Exact copy without images: repeat every entry as written.

#### Data section

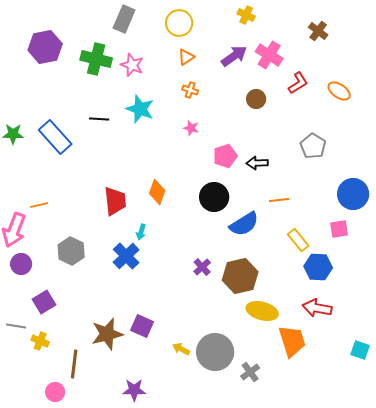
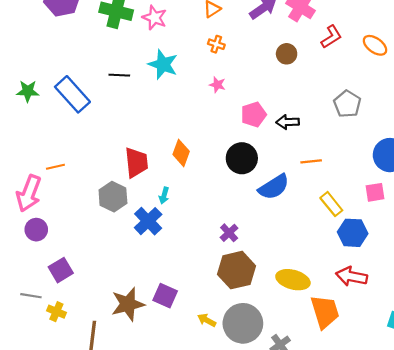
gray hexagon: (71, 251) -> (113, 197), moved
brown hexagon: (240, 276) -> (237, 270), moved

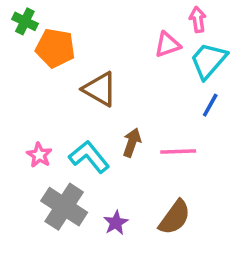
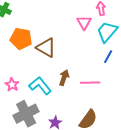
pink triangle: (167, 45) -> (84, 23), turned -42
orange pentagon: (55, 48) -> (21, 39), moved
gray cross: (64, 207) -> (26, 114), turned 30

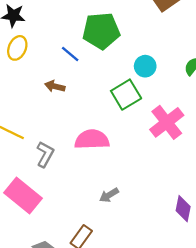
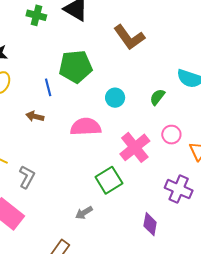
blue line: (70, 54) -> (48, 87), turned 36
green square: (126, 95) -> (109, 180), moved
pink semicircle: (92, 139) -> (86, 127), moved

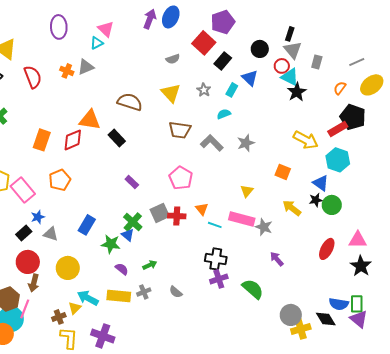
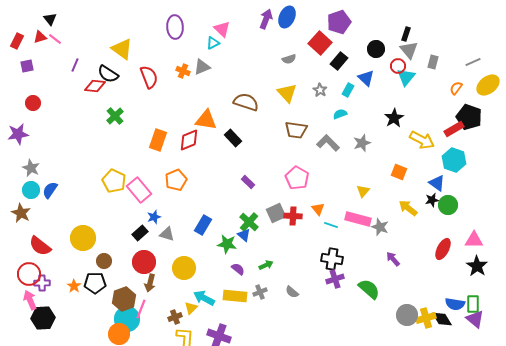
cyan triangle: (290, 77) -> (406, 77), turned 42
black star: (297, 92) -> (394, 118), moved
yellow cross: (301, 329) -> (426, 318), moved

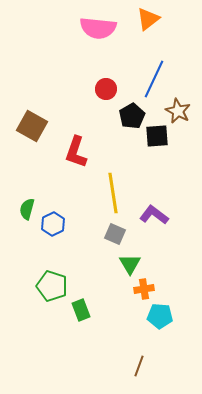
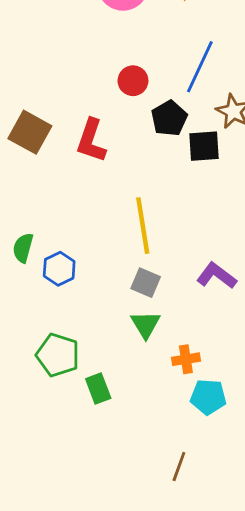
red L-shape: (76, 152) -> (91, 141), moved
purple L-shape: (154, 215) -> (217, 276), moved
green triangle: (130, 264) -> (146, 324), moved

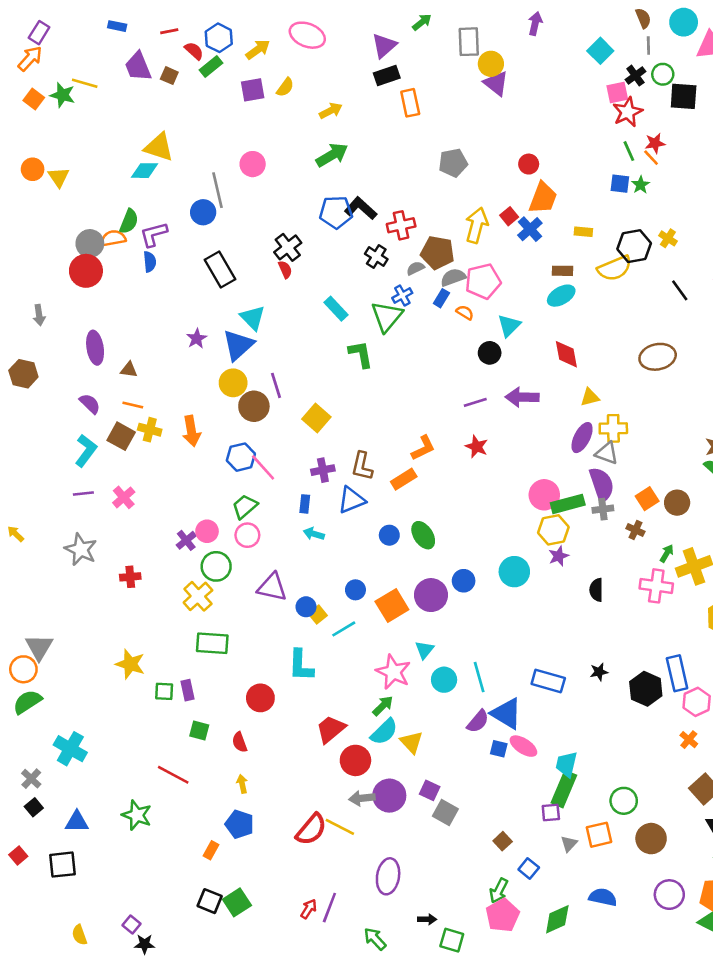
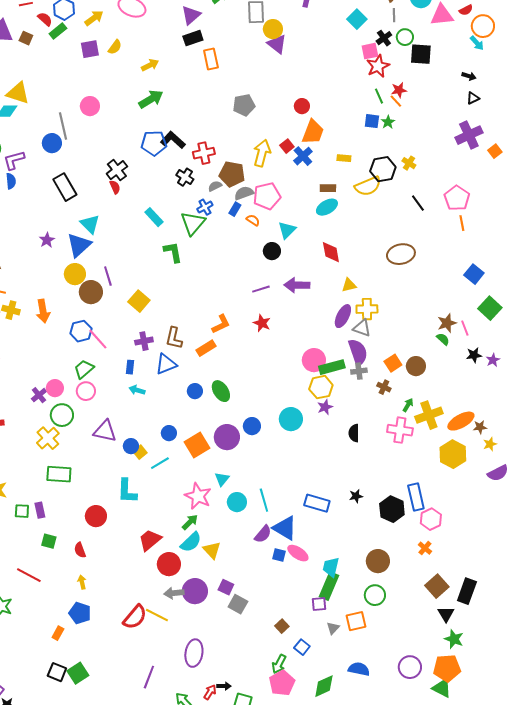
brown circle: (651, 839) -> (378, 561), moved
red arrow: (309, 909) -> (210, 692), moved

########

» **Reply**:
gray hexagon: (71, 251) -> (113, 197), moved
brown hexagon: (240, 276) -> (237, 270), moved

pink triangle: (167, 45) -> (84, 23), turned -42
orange pentagon: (55, 48) -> (21, 39), moved
gray cross: (64, 207) -> (26, 114), turned 30

blue line: (70, 54) -> (48, 87), turned 36
green square: (126, 95) -> (109, 180), moved
pink semicircle: (92, 139) -> (86, 127), moved

cyan triangle: (290, 77) -> (406, 77), turned 42
black star: (297, 92) -> (394, 118), moved
yellow cross: (301, 329) -> (426, 318), moved

red L-shape: (76, 152) -> (91, 141), moved
purple L-shape: (154, 215) -> (217, 276), moved
green triangle: (130, 264) -> (146, 324), moved

brown circle: (651, 839) -> (378, 561), moved
red arrow: (309, 909) -> (210, 692), moved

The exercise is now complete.